* WORK REQUEST: Having found the line containing "C12: 10uF (plus" in the data below, reproduce that line and each one after it to the end, exactly, and include nothing else.

* Content revision data:
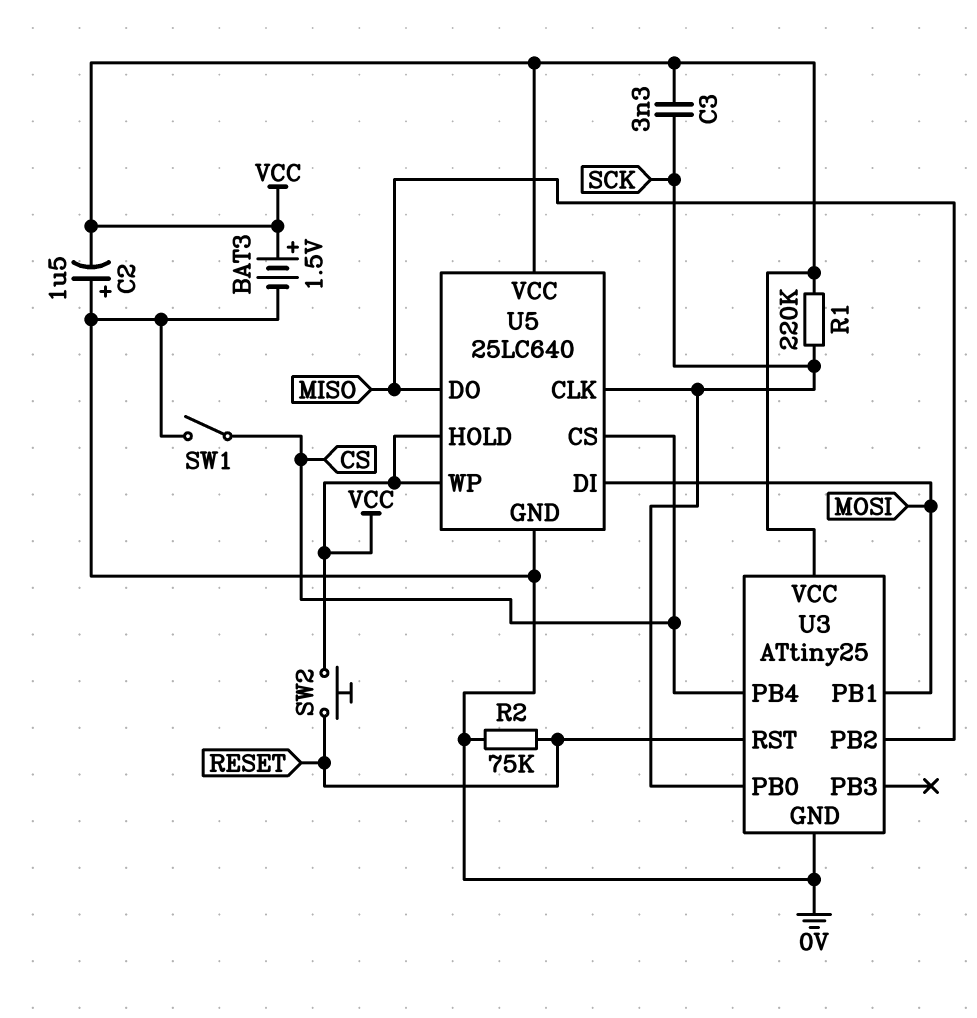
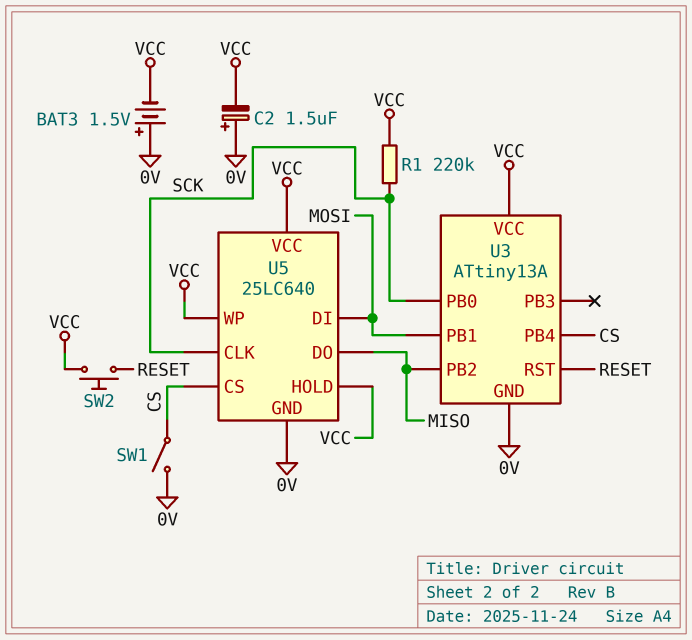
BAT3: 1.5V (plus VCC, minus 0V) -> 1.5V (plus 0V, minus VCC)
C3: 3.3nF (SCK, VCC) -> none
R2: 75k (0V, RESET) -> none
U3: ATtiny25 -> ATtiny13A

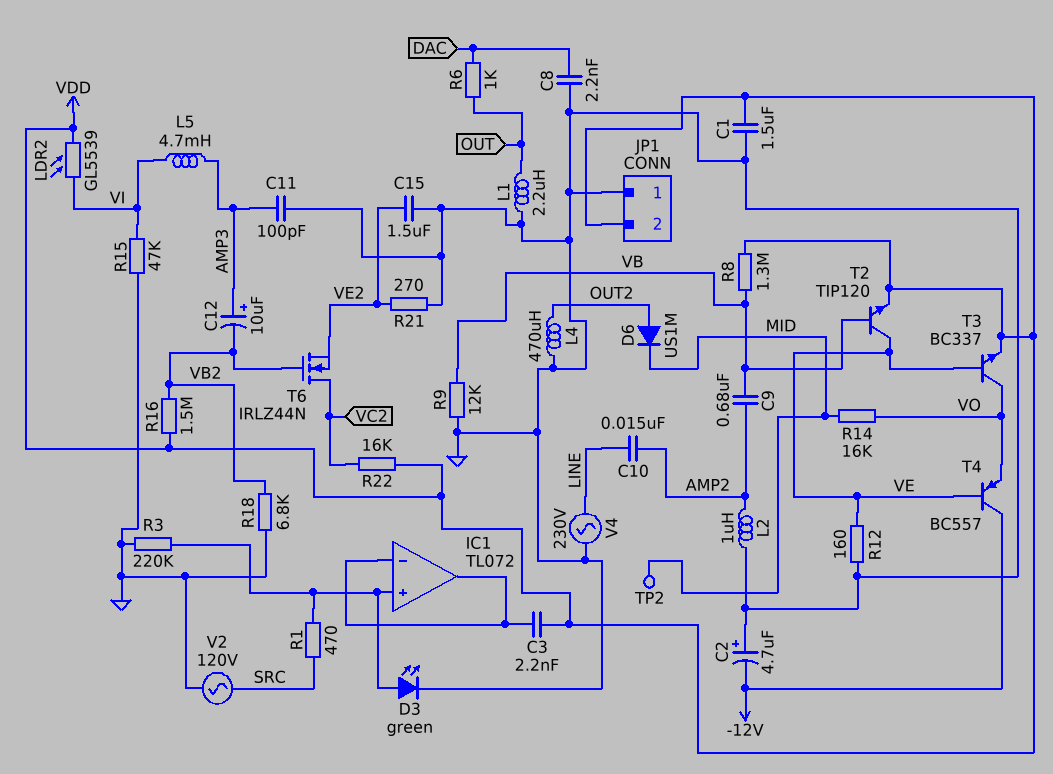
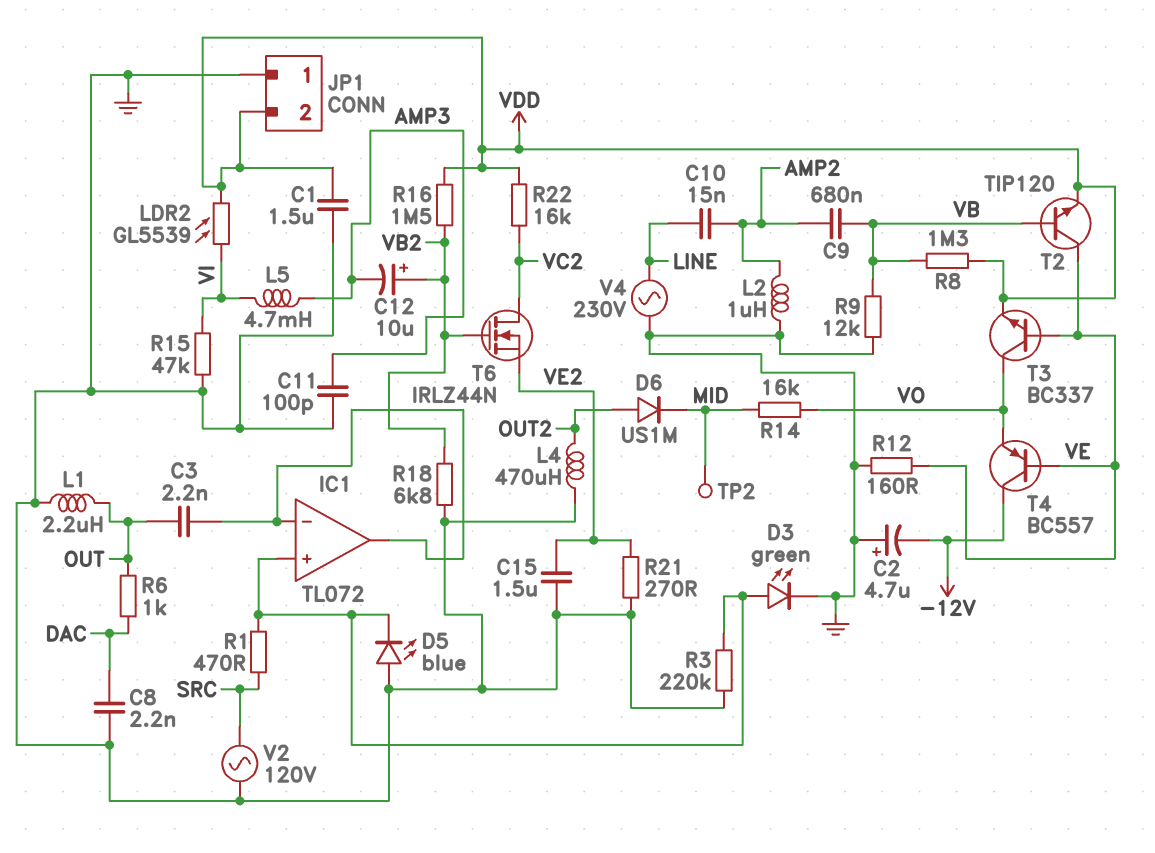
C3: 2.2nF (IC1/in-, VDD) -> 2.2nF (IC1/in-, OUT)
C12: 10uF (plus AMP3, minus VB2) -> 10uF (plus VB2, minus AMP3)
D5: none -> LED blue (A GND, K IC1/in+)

* WRITTEN SOLUTION:
C12: 10uF (plus AMP3, minus VB2) -> 10uF (plus VB2, minus AMP3)
D5: none -> LED blue (A GND, K IC1/in+)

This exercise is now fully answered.